# [THE PROBLEM]
Word for word, repeat all the entries below, but without the pictures.

Dataset entries
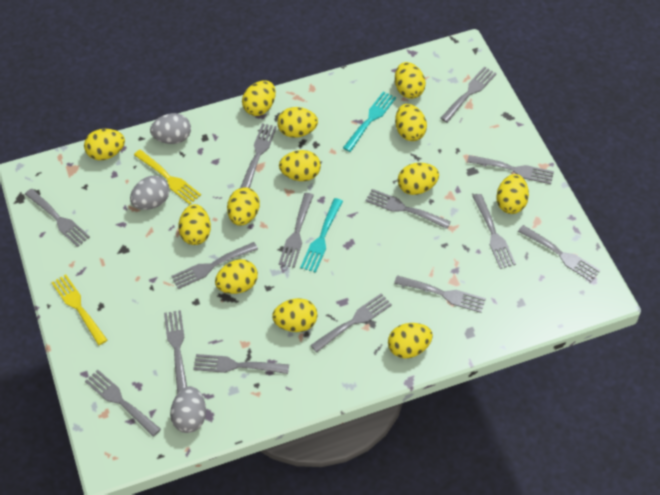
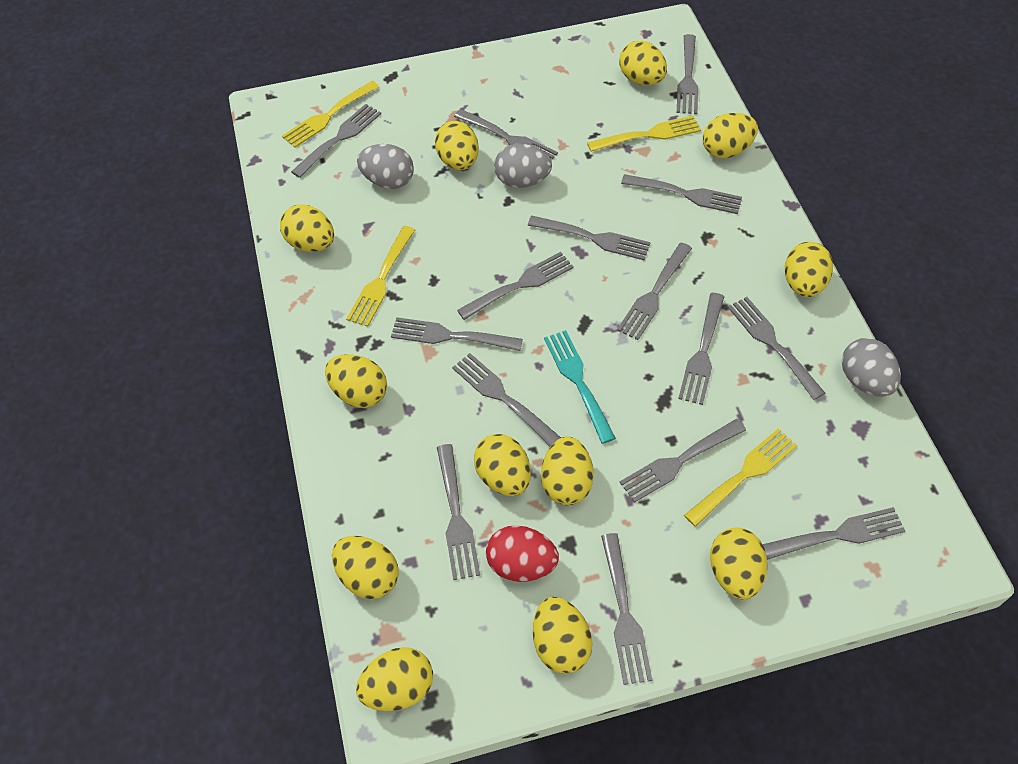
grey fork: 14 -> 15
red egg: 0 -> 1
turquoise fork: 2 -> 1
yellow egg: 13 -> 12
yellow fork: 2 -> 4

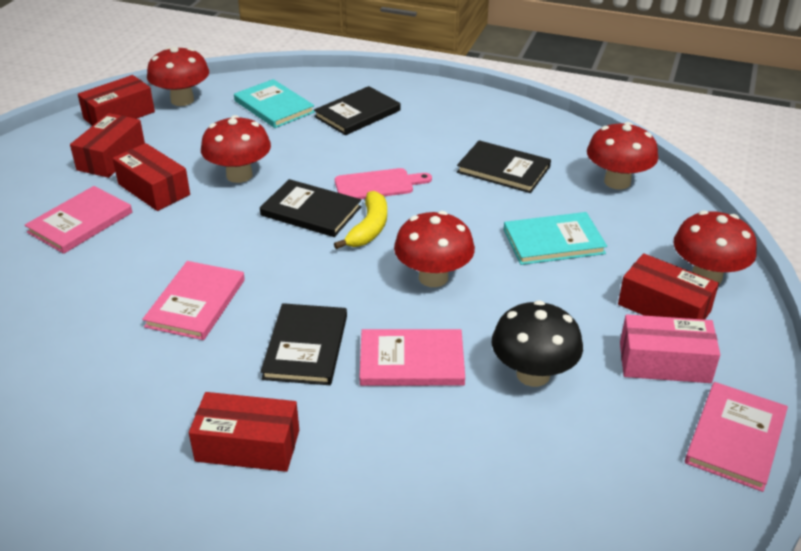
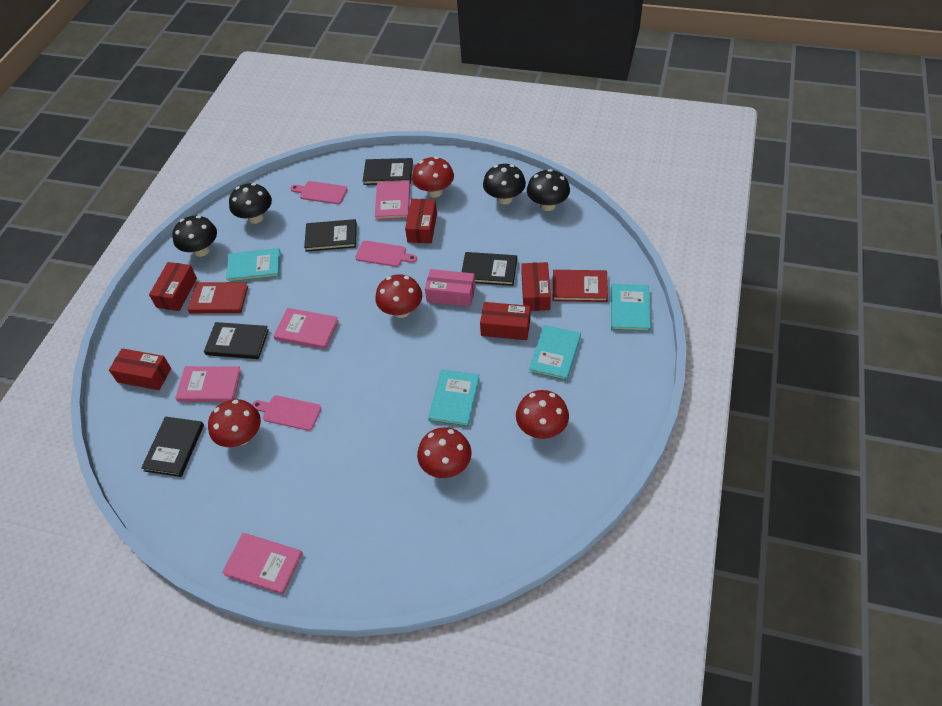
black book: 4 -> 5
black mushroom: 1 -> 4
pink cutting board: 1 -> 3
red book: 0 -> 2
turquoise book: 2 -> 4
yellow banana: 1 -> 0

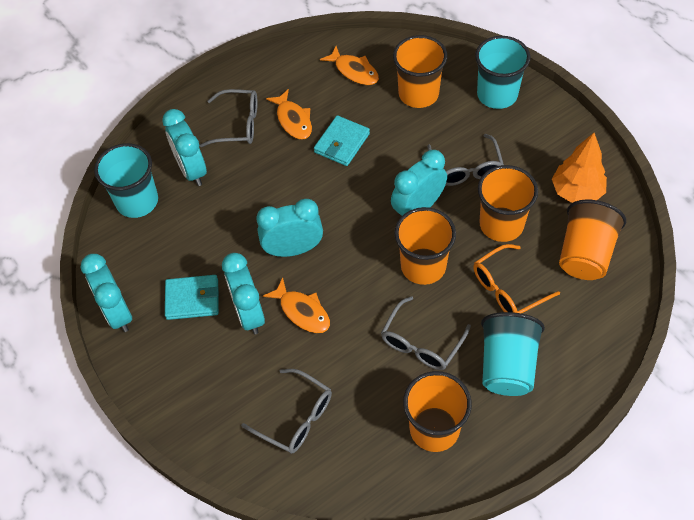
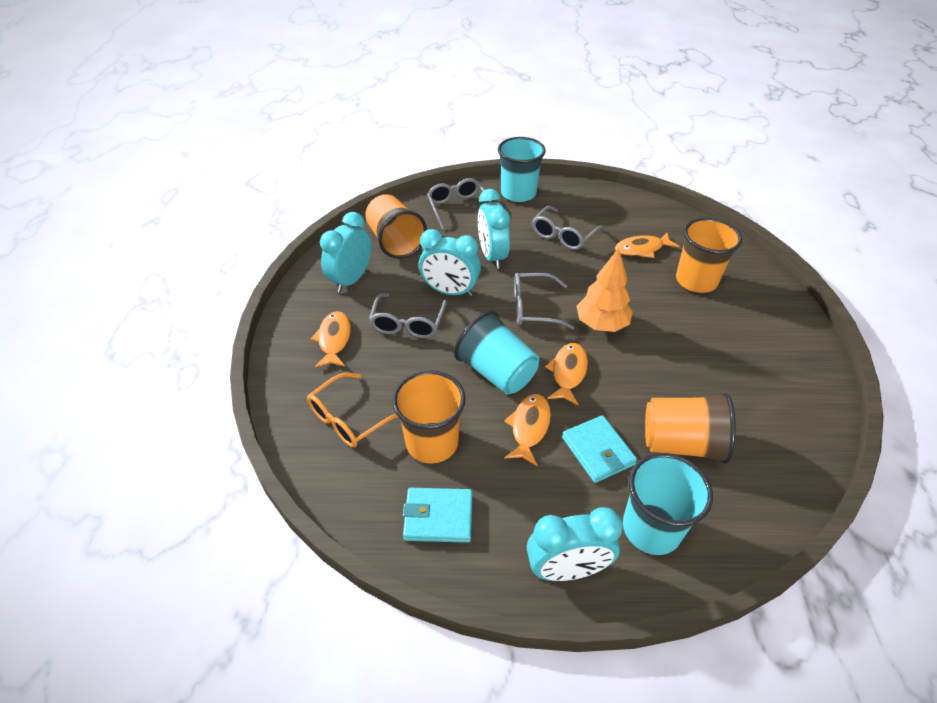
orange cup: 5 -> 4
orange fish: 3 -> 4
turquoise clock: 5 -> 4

# [TASK RESPONSE]
grey fork: 14 -> 15
red egg: 0 -> 1
turquoise fork: 2 -> 1
yellow egg: 13 -> 12
yellow fork: 2 -> 4

black book: 4 -> 5
black mushroom: 1 -> 4
pink cutting board: 1 -> 3
red book: 0 -> 2
turquoise book: 2 -> 4
yellow banana: 1 -> 0

orange cup: 5 -> 4
orange fish: 3 -> 4
turquoise clock: 5 -> 4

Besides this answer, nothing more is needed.